_Exercise prompt:_ Where the records below reach the line containing "building: [283,291,436,412] -> none", start transcribing, and end with the line containing "building: [124,185,196,267] -> none", exactly and with nothing else added.

_Dataset records:_
────────────────

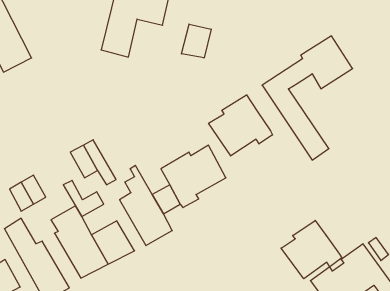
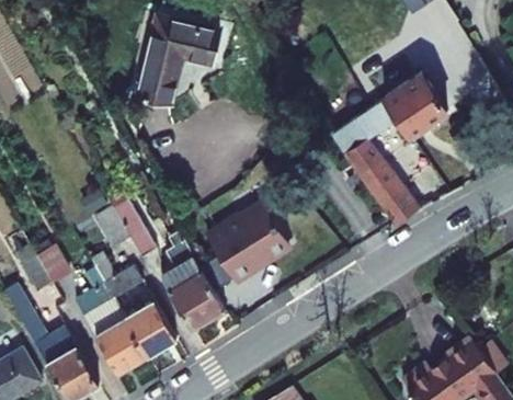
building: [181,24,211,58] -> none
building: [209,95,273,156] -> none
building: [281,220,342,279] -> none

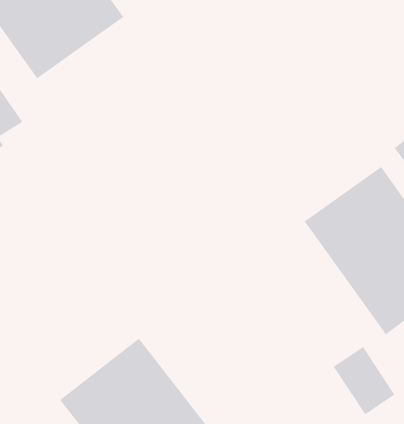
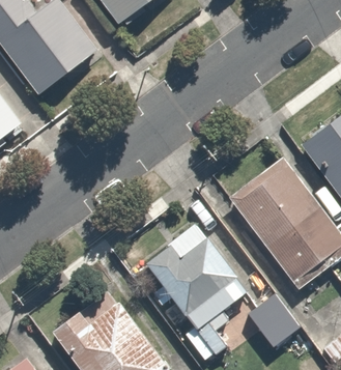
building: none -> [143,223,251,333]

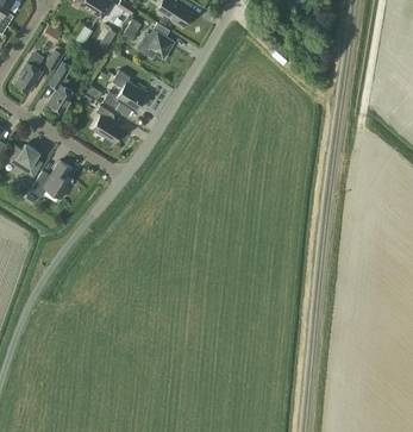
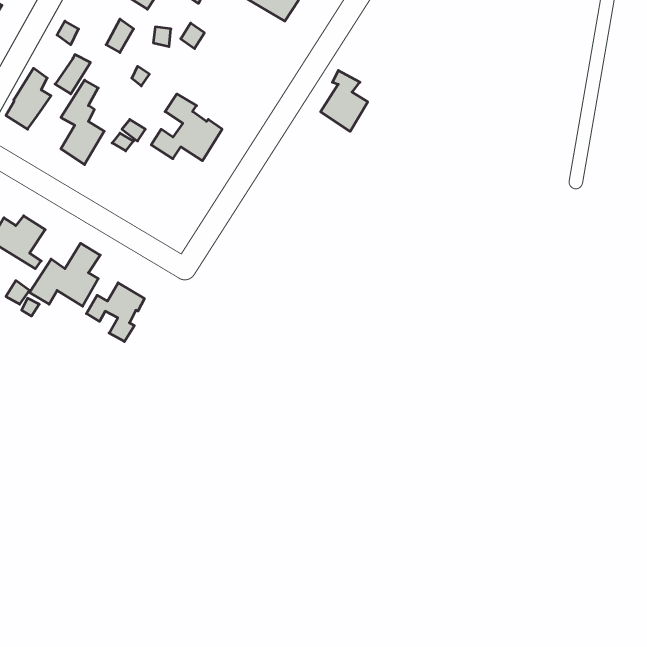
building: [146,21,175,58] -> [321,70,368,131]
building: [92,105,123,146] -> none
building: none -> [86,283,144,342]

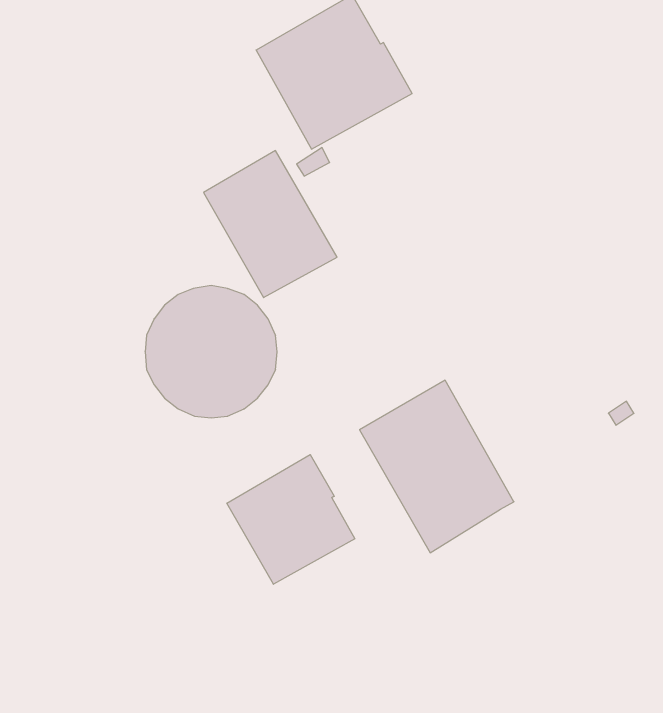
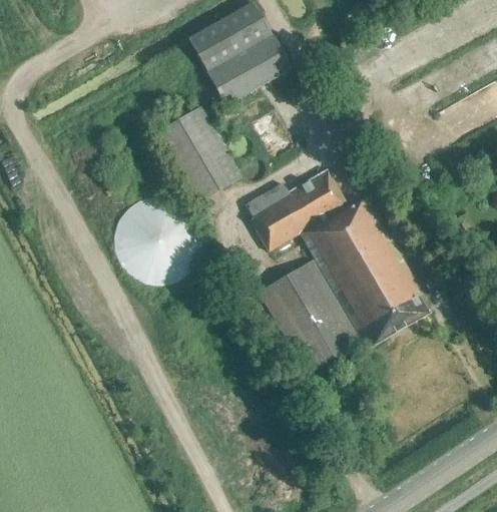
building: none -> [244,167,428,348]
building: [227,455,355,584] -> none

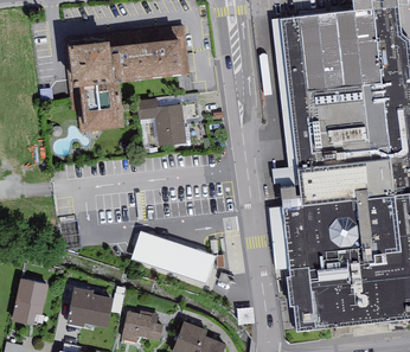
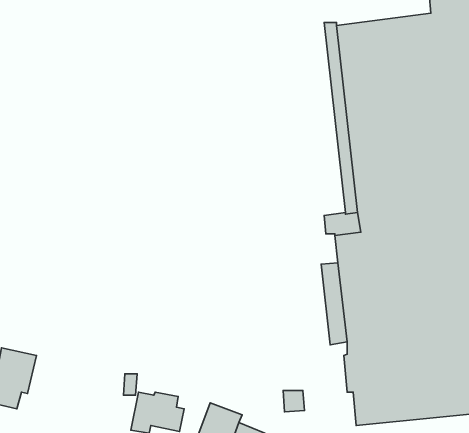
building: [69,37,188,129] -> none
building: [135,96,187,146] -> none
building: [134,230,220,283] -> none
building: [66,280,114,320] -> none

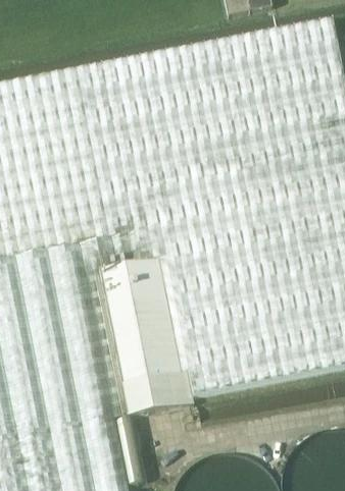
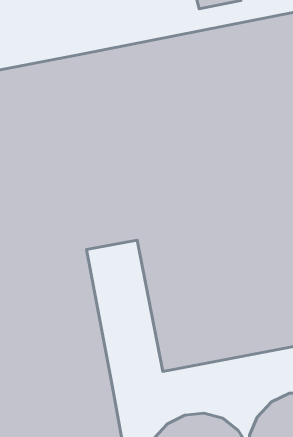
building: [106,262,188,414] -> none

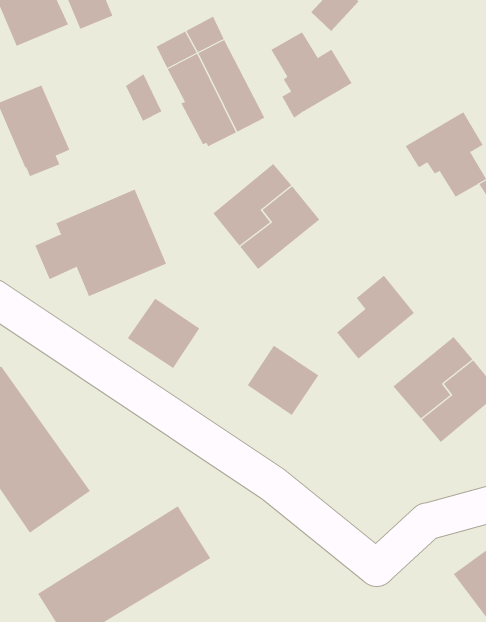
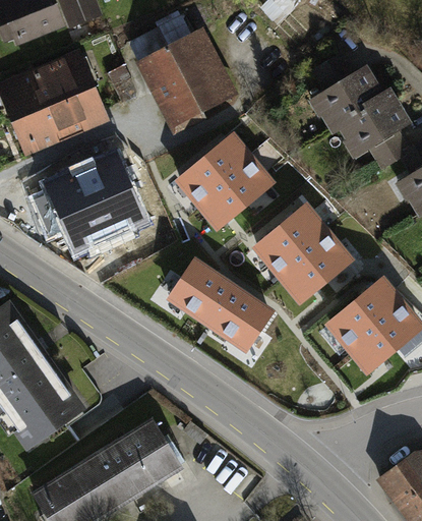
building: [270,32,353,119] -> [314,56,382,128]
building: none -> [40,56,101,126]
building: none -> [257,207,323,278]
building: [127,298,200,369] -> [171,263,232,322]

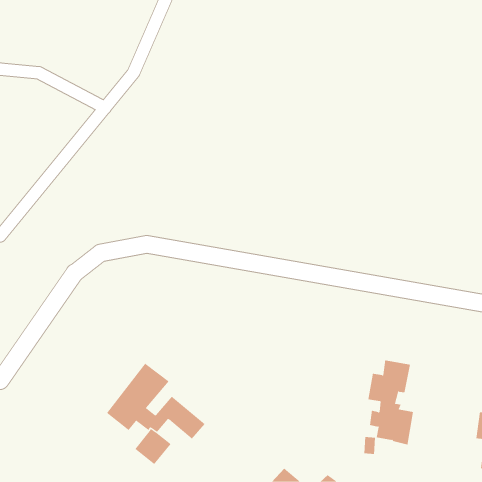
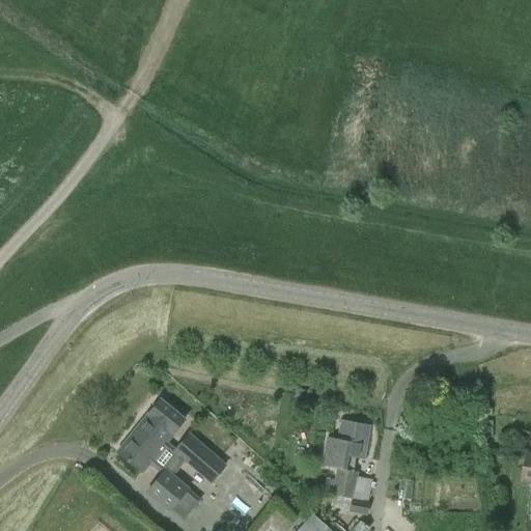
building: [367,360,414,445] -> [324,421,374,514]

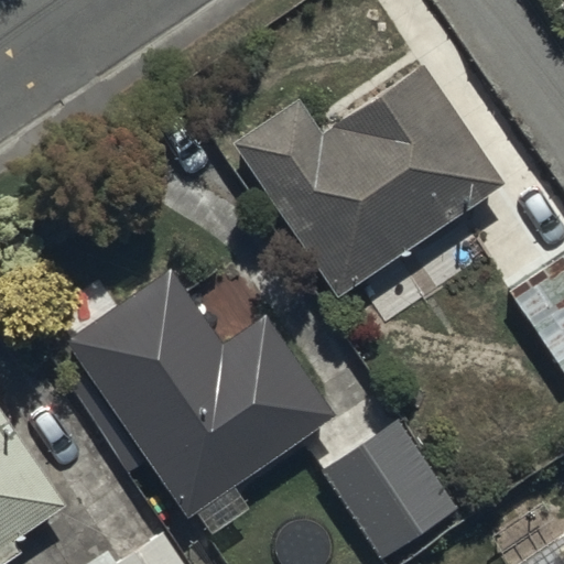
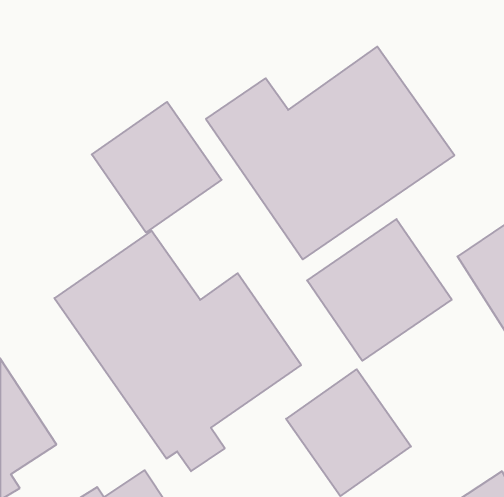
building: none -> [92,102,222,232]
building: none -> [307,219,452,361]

────────────────

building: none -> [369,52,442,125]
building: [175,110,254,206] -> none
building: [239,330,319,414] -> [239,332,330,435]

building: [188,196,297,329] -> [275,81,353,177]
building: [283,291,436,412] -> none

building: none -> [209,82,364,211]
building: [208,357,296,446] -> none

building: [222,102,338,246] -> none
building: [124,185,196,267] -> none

────────────────

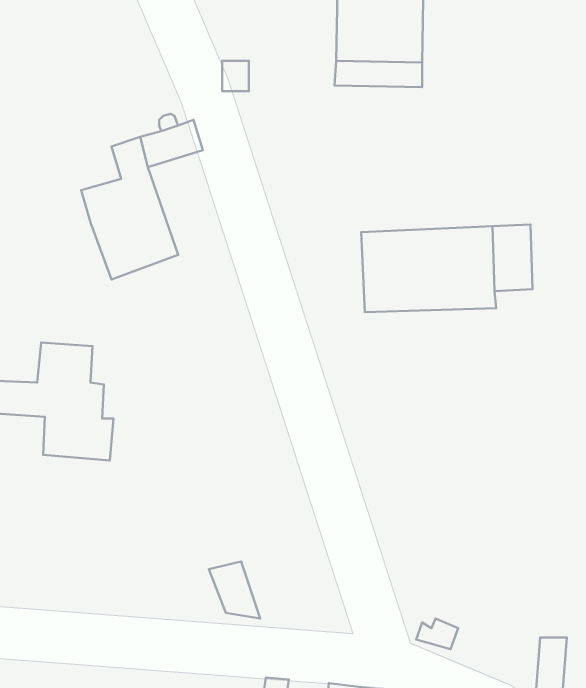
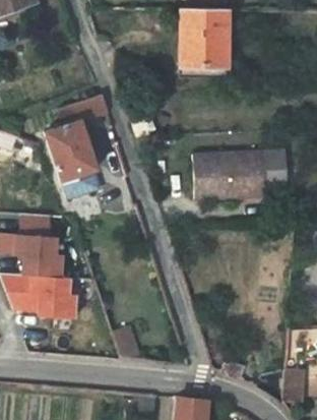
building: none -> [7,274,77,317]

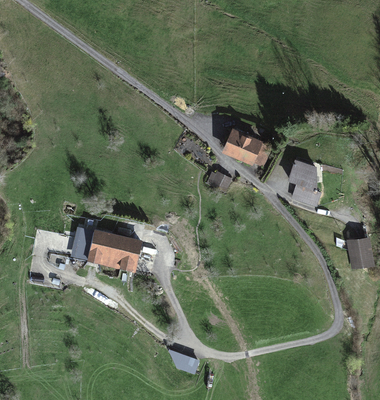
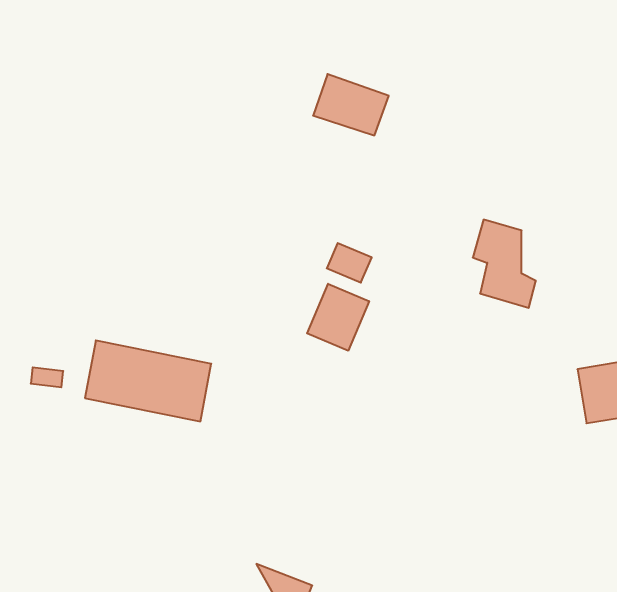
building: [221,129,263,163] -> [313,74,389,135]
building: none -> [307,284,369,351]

────────────────

_Finished task:_
building: [283,291,436,412] -> none

building: none -> [209,82,364,211]
building: [208,357,296,446] -> none

building: [222,102,338,246] -> none
building: [124,185,196,267] -> none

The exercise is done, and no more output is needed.